* Exercise instructions
Across the entries that follow, how many lines have the word "none" in them? Give only the number.

Object state comparisons
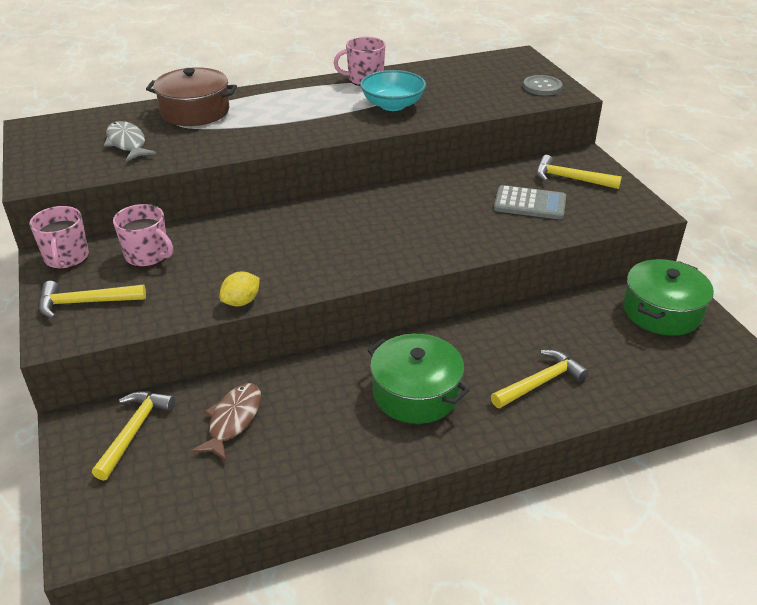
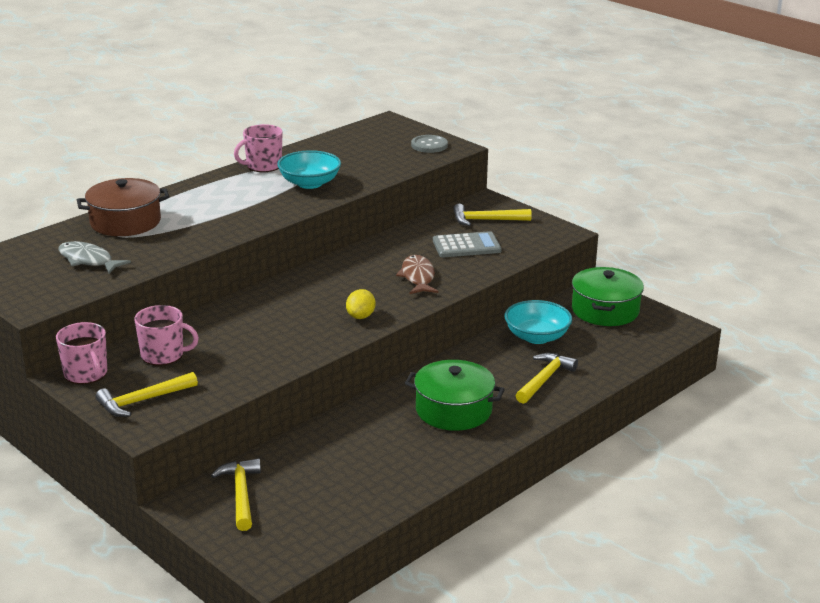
camera: 25 degrees left, 10 degrees down
(233, 420) = (319, 465): brown fish -> brown fish (418, 277)
(241, 302) = (283, 368): yellow lemon -> yellow lemon (360, 316)
(564, 325) = (537, 337): none -> turquoise bowl

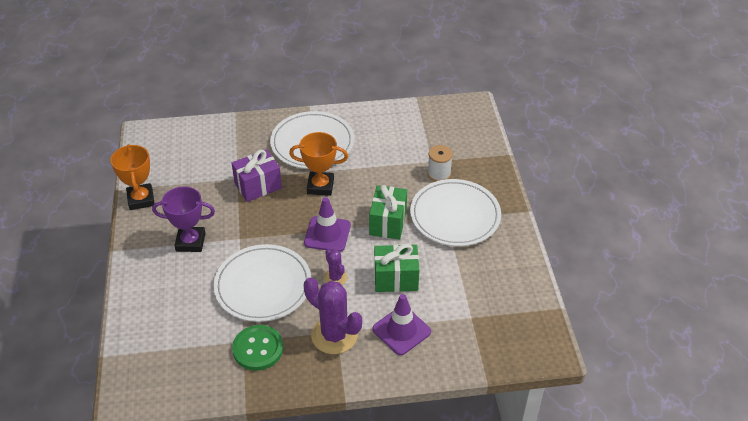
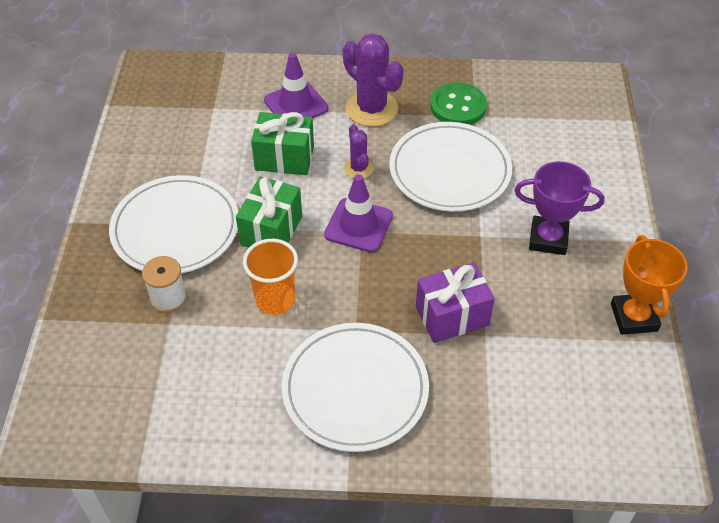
camera: 170 degrees left, 5 degrees up
(320, 186) = (355, 302): orange trophy -> none
(371, 181) = (275, 300): none -> orange cup

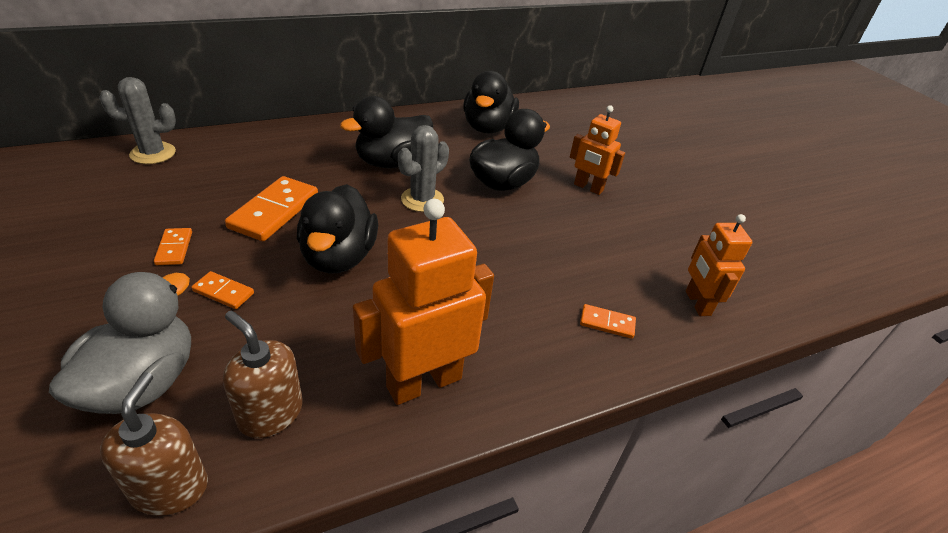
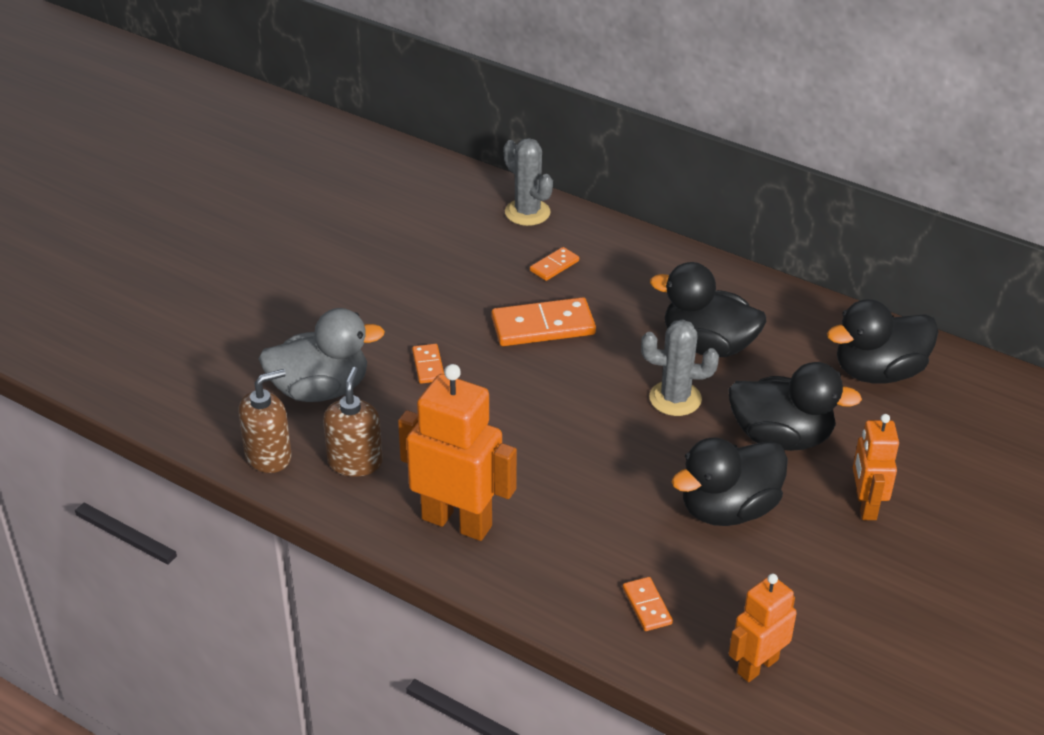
camera: 60 degrees right, 0 degrees up
(174, 248) = (441, 310): orange domino -> orange domino (554, 266)
(339, 257) = (534, 397): black duck -> black duck (728, 509)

* Response to the task
3